=== THE DATA ===

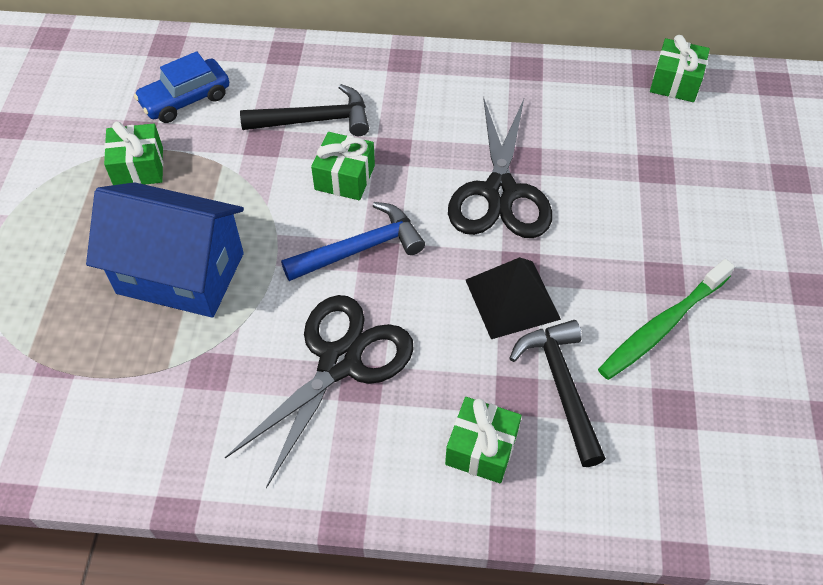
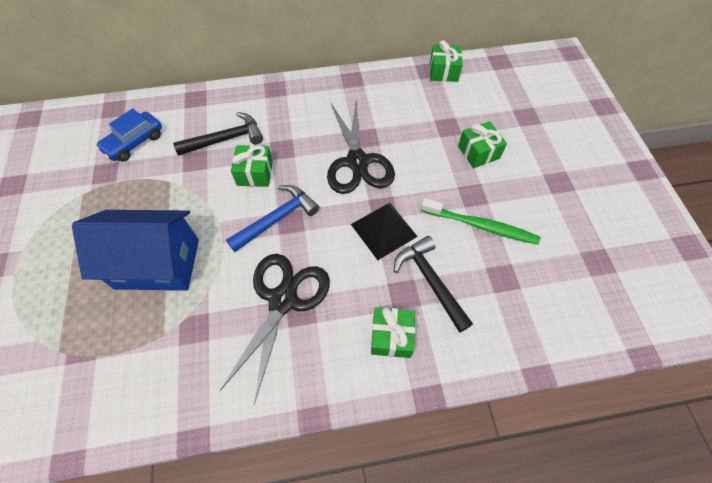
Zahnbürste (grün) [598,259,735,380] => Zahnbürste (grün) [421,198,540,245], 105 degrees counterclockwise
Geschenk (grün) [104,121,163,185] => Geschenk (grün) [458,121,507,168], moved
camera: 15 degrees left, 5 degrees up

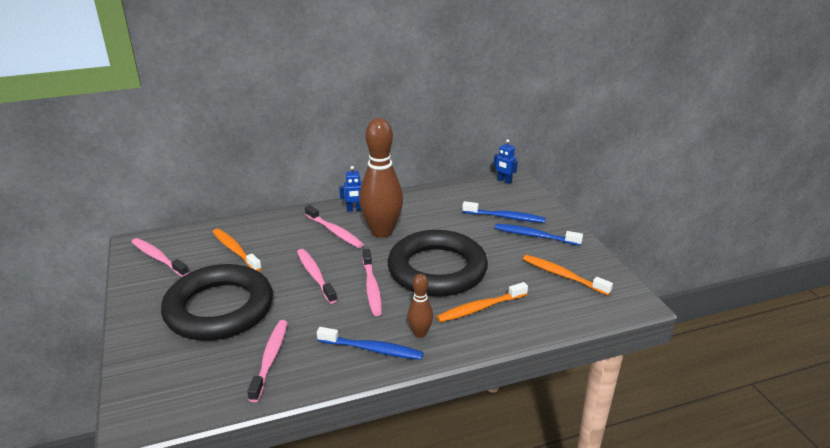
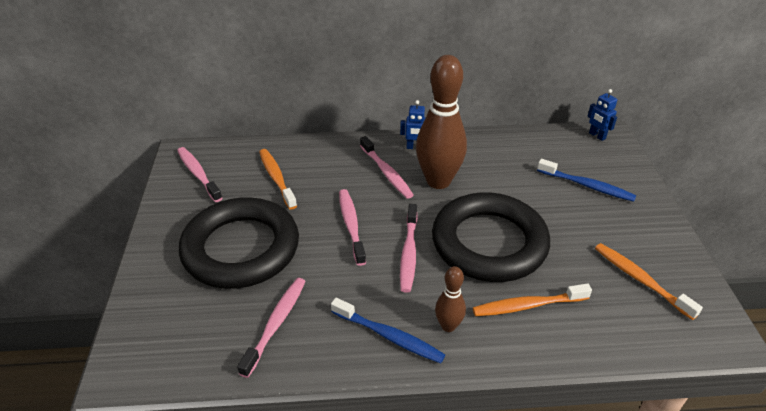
Zahnbürste (blau) [495,224,583,246] => nothing
camera: 15 degrees right, 10 degrees up

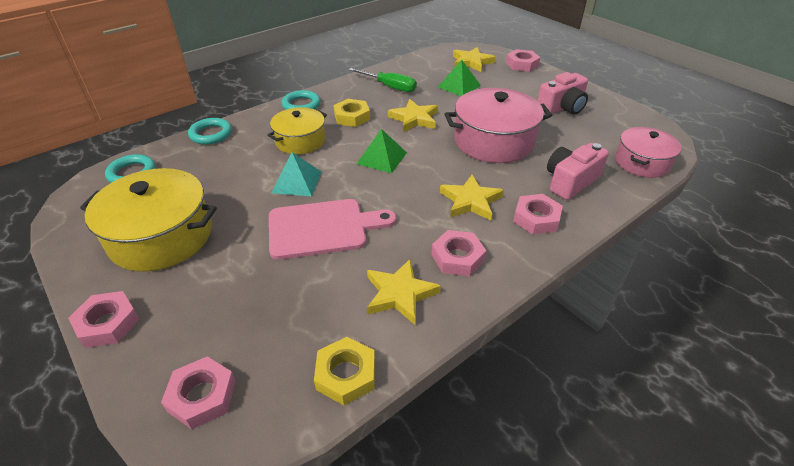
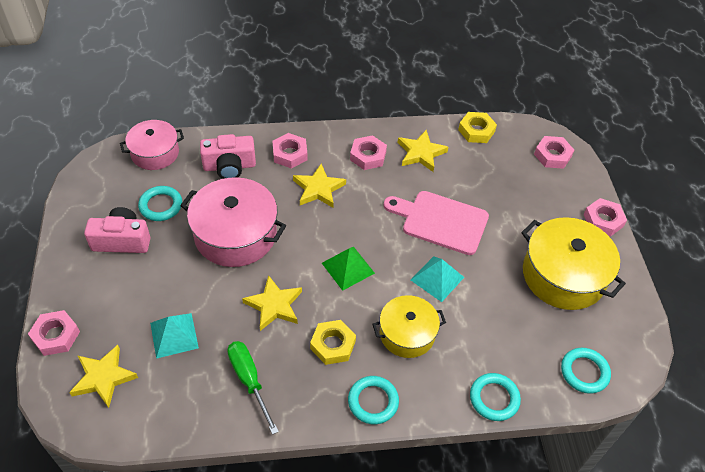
nothing => Ring (türkis) [138,186,182,221]
Pyramide (grün) [438,60,481,96] => Pyramide (türkis) [150,313,199,359]
camera: 150 degrees left, 10 degrees up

===

### TASK DIRECTIONS
Begin at the first line of the data above and repeat each line exactly, stopping after the line containing "nothing => Ring (türkis) [138,186,182,221]". Omit the pictures.

### COMPLETED TASK
Zahnbürste (grün) [598,259,735,380] => Zahnbürste (grün) [421,198,540,245], 105 degrees counterclockwise
Geschenk (grün) [104,121,163,185] => Geschenk (grün) [458,121,507,168], moved
camera: 15 degrees left, 5 degrees up

Zahnbürste (blau) [495,224,583,246] => nothing
camera: 15 degrees right, 10 degrees up

nothing => Ring (türkis) [138,186,182,221]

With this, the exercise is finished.